ABOUT THIS TASK: Only one stretch of the records below should be repeated. It starts with the line containing "purple circle: (48, 55) -> (31, 74), moved" and goes on through the line containing "green arrow: (51, 57) -> (61, 42), moved", exactly as written.

(Object displacement listings)
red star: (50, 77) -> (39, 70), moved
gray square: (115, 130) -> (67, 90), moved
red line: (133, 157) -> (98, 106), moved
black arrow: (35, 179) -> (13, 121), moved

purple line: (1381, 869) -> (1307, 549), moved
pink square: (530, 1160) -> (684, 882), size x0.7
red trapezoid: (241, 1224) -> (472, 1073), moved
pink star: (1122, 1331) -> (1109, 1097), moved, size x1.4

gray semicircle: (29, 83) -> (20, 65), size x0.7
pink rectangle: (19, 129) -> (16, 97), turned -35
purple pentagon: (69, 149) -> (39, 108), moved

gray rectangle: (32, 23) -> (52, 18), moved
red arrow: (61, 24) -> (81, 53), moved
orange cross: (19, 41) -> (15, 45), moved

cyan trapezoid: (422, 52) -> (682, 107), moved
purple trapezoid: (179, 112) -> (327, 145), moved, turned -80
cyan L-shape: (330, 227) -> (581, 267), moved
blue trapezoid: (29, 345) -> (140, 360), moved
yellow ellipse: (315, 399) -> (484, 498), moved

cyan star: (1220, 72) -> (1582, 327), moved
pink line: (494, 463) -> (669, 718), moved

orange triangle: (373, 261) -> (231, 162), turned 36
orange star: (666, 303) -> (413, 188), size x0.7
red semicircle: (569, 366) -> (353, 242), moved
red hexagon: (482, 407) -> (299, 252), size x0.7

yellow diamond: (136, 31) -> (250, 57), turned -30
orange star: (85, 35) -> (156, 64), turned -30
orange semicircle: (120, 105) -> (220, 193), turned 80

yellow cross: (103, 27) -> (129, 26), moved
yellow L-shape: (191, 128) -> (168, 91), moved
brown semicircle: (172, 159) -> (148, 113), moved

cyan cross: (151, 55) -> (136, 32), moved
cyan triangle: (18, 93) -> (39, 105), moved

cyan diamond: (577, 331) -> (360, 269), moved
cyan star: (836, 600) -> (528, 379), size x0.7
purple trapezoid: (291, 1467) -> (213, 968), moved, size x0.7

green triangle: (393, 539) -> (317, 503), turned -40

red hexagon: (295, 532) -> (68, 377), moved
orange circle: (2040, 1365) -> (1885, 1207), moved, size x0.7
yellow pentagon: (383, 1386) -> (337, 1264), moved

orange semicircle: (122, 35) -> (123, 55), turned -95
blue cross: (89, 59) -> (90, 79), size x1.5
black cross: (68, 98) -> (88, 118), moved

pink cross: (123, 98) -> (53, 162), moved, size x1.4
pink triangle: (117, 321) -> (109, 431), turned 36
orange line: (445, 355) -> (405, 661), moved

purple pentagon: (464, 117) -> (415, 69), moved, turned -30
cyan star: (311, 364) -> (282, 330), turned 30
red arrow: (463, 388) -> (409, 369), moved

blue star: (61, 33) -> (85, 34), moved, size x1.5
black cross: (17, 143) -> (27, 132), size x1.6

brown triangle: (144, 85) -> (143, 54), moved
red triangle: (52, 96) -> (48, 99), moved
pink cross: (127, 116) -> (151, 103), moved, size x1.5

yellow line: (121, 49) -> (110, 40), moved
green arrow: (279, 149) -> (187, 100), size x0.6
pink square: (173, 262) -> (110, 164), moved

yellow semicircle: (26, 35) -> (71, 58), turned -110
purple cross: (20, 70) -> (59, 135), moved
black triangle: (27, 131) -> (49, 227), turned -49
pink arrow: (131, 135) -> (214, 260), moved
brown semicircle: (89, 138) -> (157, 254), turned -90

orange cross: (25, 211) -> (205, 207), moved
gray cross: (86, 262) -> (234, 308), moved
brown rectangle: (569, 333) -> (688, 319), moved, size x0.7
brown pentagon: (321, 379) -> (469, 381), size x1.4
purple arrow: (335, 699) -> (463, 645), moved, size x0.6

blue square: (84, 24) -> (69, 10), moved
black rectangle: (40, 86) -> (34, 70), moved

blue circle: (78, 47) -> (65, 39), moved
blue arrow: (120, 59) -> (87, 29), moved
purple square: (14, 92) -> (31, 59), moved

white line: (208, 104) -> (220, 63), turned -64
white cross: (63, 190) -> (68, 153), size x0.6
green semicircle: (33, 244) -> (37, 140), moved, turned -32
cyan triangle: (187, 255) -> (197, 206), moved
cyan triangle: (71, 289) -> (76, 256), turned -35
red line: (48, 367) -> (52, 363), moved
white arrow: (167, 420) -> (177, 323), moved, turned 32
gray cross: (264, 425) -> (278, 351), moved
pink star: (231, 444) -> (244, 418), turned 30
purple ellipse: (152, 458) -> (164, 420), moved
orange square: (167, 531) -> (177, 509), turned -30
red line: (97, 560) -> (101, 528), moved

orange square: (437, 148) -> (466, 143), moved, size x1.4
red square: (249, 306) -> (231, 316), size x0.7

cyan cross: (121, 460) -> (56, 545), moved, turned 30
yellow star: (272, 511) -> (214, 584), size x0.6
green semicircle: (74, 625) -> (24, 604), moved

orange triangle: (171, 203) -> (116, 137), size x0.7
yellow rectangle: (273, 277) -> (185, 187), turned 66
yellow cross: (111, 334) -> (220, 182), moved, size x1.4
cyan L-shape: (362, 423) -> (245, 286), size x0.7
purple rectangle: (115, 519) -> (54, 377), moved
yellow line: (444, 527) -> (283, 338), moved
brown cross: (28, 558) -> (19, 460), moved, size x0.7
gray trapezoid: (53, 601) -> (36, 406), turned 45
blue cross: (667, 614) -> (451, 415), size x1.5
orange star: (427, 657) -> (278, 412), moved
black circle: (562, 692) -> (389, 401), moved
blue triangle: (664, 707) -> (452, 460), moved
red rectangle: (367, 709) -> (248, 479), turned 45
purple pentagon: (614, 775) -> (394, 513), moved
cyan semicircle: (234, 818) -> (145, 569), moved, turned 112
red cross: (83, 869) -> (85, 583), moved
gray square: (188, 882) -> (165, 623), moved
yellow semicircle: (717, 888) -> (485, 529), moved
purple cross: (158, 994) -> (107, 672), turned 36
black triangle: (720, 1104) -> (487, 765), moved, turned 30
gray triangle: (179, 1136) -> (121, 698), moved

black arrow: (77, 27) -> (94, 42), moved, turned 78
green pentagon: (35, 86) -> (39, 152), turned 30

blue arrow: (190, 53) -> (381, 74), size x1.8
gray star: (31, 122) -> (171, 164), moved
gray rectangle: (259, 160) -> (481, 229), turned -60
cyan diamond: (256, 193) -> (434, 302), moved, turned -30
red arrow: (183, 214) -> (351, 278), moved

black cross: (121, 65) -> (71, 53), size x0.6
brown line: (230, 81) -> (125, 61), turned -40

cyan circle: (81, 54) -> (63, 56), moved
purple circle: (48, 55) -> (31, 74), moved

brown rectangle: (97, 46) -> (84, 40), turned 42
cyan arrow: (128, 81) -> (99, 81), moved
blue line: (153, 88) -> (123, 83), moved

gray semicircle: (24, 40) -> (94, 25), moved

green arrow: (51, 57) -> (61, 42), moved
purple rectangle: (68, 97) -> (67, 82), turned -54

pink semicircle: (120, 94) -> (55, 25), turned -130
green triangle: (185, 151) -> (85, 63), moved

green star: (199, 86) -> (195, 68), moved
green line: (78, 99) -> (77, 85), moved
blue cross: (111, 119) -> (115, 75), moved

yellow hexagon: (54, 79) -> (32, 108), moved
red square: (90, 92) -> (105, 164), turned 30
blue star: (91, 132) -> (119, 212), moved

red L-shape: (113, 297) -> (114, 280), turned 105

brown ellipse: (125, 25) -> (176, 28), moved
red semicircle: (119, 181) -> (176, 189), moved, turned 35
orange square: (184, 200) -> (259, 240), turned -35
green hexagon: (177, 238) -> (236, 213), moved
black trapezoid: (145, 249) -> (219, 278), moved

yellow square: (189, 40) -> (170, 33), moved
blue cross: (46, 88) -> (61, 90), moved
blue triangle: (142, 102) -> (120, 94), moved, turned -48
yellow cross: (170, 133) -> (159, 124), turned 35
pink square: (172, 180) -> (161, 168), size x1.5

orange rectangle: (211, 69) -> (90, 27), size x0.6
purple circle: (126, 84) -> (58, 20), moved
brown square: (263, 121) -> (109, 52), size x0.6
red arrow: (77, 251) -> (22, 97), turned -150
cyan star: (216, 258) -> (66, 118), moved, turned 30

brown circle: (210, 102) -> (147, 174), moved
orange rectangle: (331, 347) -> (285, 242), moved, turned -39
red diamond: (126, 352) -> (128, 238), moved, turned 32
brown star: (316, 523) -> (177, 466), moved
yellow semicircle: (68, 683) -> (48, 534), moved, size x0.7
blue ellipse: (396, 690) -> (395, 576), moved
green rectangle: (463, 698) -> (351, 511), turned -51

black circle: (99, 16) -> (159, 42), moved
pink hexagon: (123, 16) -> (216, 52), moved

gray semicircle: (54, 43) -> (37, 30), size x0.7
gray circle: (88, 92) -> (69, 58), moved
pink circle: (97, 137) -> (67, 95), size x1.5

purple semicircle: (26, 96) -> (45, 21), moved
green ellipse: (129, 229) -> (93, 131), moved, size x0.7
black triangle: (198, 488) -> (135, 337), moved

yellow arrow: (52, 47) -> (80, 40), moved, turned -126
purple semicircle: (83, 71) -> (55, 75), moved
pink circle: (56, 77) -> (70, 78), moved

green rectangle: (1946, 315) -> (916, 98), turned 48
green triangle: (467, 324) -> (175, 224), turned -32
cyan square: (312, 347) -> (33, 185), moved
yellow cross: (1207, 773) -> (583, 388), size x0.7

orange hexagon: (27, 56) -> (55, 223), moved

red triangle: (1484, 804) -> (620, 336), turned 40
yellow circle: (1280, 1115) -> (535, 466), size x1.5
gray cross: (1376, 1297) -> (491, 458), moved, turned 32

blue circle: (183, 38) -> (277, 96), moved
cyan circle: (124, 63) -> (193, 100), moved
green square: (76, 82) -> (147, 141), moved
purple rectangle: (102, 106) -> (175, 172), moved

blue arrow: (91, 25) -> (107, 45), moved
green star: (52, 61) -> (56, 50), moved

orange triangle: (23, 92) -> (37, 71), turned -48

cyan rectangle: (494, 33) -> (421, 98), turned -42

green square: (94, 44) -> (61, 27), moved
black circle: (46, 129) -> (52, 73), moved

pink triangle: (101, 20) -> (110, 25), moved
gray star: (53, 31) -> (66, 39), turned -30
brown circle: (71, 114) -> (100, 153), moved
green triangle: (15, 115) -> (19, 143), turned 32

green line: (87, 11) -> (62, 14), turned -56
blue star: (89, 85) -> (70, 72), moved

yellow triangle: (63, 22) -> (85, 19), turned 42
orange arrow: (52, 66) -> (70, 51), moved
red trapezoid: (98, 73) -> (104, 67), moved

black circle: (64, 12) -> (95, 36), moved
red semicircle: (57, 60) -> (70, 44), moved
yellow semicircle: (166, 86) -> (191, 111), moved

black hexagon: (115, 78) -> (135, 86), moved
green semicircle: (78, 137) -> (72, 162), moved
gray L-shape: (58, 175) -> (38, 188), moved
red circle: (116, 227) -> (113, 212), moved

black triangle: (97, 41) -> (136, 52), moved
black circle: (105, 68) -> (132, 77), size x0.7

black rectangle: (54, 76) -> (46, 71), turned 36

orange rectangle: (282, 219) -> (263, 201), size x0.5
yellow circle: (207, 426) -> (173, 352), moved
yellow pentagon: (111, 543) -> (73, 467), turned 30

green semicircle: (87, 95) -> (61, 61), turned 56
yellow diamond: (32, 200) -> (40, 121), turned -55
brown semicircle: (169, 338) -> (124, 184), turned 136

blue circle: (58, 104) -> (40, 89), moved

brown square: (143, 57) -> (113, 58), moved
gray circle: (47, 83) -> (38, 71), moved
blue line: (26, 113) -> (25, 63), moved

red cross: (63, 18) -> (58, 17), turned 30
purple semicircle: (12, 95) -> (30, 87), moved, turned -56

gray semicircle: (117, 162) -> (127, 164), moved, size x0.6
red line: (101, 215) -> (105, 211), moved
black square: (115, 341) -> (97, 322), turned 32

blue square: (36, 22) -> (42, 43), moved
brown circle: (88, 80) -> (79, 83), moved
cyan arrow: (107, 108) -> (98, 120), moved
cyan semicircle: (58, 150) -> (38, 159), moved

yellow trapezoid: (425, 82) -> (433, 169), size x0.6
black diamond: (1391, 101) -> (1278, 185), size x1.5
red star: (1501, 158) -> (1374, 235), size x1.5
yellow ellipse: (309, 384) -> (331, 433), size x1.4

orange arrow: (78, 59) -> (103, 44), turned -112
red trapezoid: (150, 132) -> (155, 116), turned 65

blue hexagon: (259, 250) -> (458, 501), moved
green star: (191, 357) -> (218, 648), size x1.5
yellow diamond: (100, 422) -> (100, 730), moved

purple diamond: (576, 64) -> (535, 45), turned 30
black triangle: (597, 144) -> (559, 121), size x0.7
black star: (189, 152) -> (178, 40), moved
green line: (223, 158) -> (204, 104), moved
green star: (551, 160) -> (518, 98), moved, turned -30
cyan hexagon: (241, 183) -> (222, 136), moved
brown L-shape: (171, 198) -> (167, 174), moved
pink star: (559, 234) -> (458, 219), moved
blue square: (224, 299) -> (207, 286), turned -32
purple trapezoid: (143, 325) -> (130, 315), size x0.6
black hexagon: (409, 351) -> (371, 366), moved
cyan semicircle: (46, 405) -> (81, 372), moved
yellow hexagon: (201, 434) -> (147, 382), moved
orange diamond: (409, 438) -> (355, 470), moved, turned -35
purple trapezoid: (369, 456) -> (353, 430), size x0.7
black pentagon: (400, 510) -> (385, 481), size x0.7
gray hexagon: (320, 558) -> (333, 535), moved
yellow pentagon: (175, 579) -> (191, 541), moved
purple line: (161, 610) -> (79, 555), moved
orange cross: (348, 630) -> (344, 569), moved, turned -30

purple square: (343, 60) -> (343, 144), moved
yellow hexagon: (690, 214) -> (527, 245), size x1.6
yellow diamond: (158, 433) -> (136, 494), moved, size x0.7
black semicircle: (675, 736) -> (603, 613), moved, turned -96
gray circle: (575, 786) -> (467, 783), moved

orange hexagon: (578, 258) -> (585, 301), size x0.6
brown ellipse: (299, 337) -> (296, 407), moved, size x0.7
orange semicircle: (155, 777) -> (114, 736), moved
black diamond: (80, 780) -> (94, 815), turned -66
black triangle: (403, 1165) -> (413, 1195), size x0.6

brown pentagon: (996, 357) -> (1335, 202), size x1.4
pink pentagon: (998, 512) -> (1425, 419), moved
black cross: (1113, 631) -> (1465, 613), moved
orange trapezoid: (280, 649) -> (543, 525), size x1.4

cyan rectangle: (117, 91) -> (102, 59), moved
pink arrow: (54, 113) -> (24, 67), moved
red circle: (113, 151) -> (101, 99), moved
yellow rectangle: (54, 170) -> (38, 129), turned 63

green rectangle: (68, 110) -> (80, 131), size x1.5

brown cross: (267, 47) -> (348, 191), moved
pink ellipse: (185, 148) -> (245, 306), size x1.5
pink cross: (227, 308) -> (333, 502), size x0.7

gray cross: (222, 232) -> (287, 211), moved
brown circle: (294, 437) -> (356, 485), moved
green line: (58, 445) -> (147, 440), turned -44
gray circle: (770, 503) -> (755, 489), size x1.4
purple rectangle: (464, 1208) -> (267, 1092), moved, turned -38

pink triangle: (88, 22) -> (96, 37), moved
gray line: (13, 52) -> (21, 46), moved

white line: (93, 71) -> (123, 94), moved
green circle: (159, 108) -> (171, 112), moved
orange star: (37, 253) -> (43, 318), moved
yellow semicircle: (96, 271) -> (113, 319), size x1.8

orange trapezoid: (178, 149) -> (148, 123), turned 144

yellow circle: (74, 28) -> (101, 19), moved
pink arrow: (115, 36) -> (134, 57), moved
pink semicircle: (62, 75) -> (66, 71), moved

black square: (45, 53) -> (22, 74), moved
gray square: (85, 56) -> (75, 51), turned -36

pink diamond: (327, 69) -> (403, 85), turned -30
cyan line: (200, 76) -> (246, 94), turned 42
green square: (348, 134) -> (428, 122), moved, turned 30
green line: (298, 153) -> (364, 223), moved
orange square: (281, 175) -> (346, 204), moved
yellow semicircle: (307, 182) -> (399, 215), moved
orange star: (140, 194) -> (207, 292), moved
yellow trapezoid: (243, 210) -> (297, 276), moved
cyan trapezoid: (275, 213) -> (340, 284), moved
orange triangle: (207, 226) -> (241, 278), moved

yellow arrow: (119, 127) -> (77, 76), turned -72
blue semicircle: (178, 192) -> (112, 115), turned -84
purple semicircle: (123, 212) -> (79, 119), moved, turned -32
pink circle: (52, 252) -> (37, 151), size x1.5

FINAL ANSWER:
purple circle: (48, 55) -> (31, 74), moved

brown rectangle: (97, 46) -> (84, 40), turned 42
cyan arrow: (128, 81) -> (99, 81), moved
blue line: (153, 88) -> (123, 83), moved

gray semicircle: (24, 40) -> (94, 25), moved

green arrow: (51, 57) -> (61, 42), moved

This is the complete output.